What to produce >> Repeat the entries below word for word, though any picture in them should be dropped.

Dataset entries
=== Begin Enclosure ===

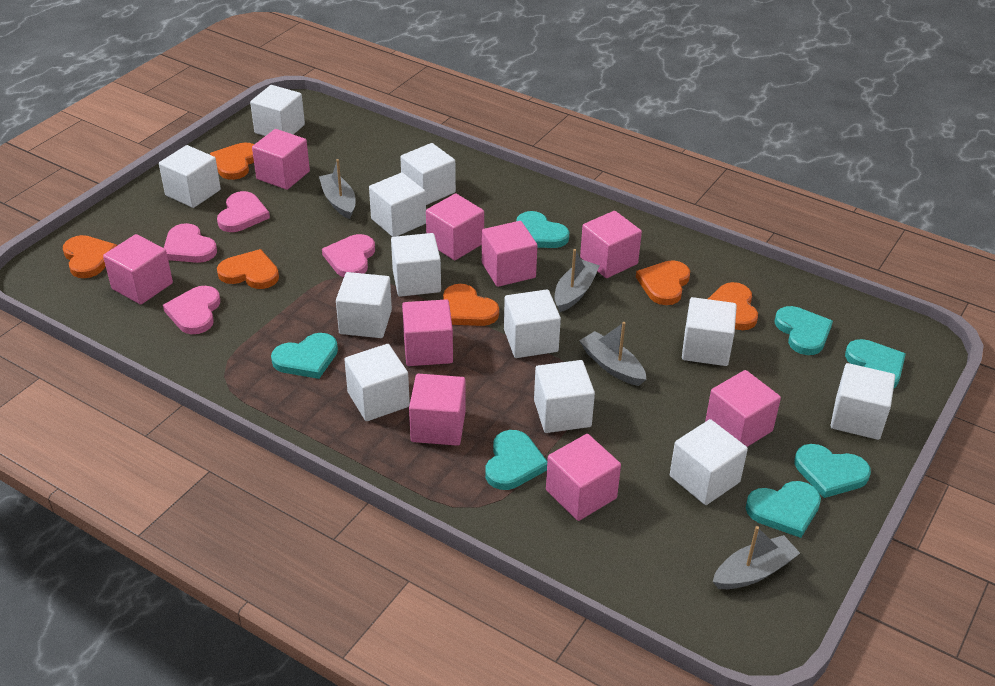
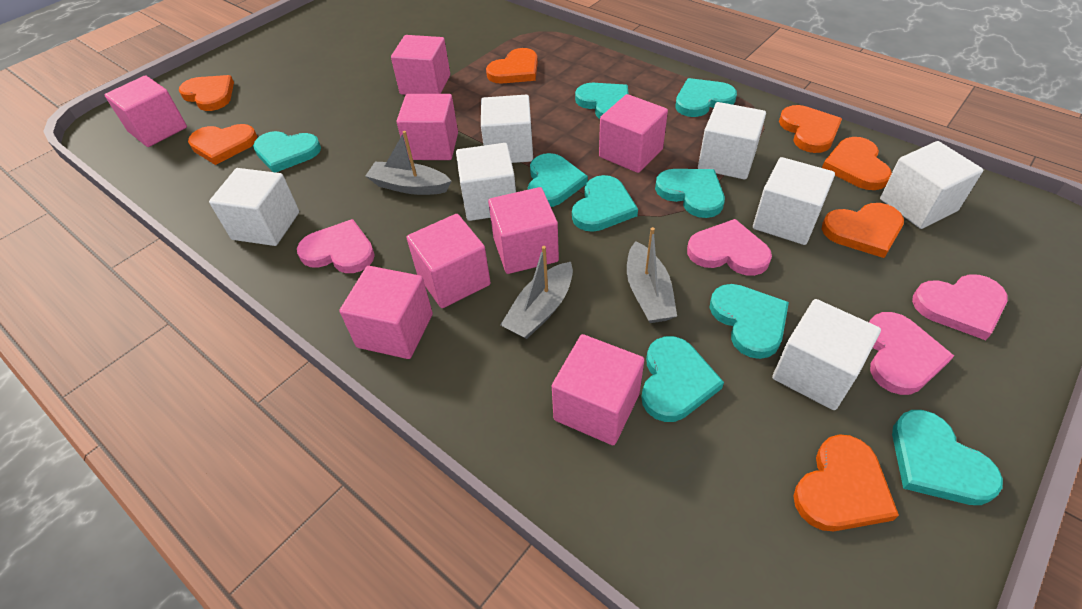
grey boat: 4 -> 3
orange heart: 6 -> 7
pink cube: 9 -> 8
turquoise heart: 7 -> 9
white cube: 12 -> 7

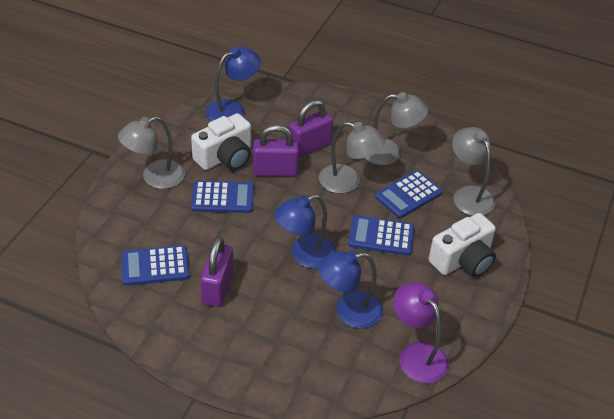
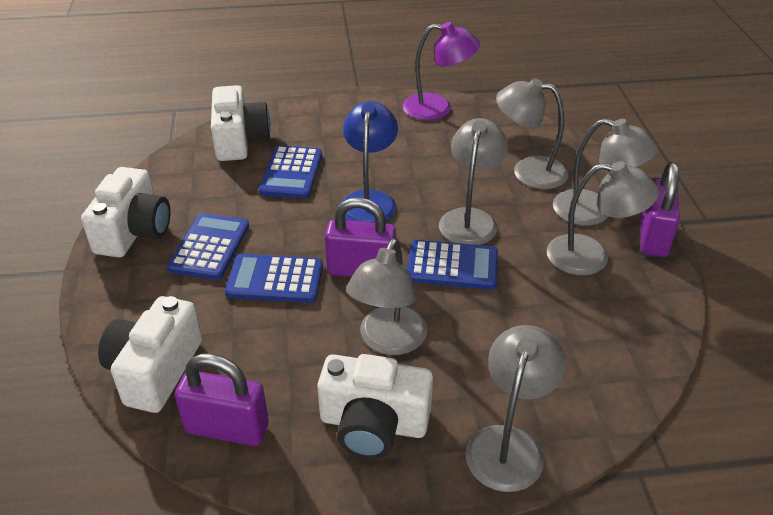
blue lamp: 3 -> 1
grey lamp: 4 -> 6
white camera: 2 -> 4

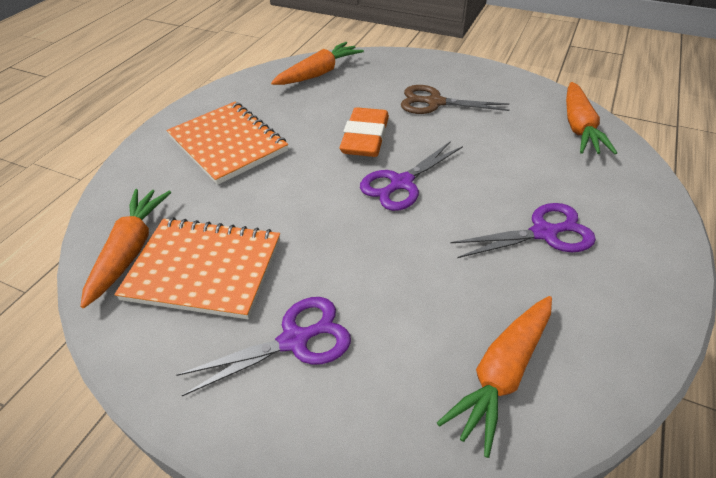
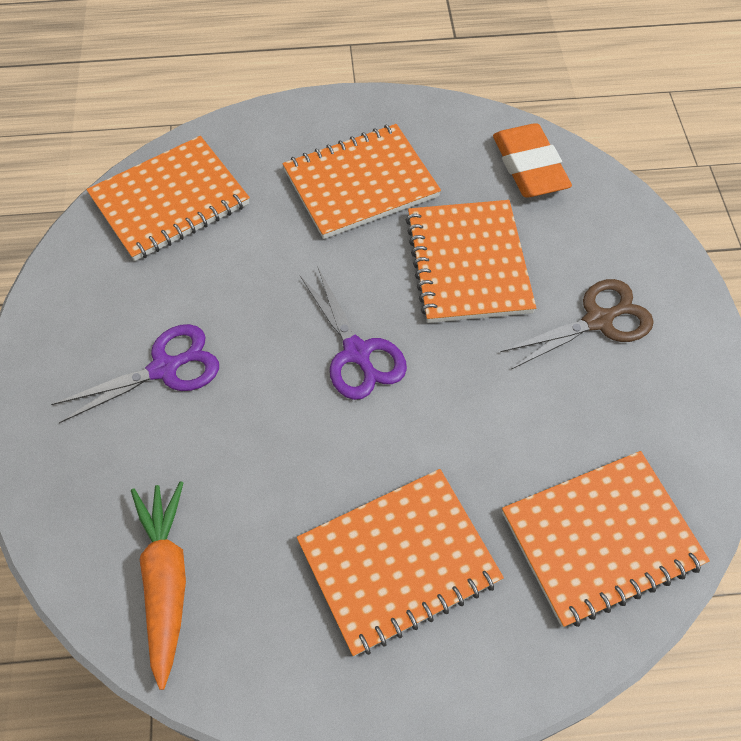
orange carrot: 4 -> 1
orange notebook: 2 -> 5
purple scissors: 3 -> 2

=== End Enclosure ===

Reply >>
grey boat: 4 -> 3
orange heart: 6 -> 7
pink cube: 9 -> 8
turquoise heart: 7 -> 9
white cube: 12 -> 7

blue lamp: 3 -> 1
grey lamp: 4 -> 6
white camera: 2 -> 4

orange carrot: 4 -> 1
orange notebook: 2 -> 5
purple scissors: 3 -> 2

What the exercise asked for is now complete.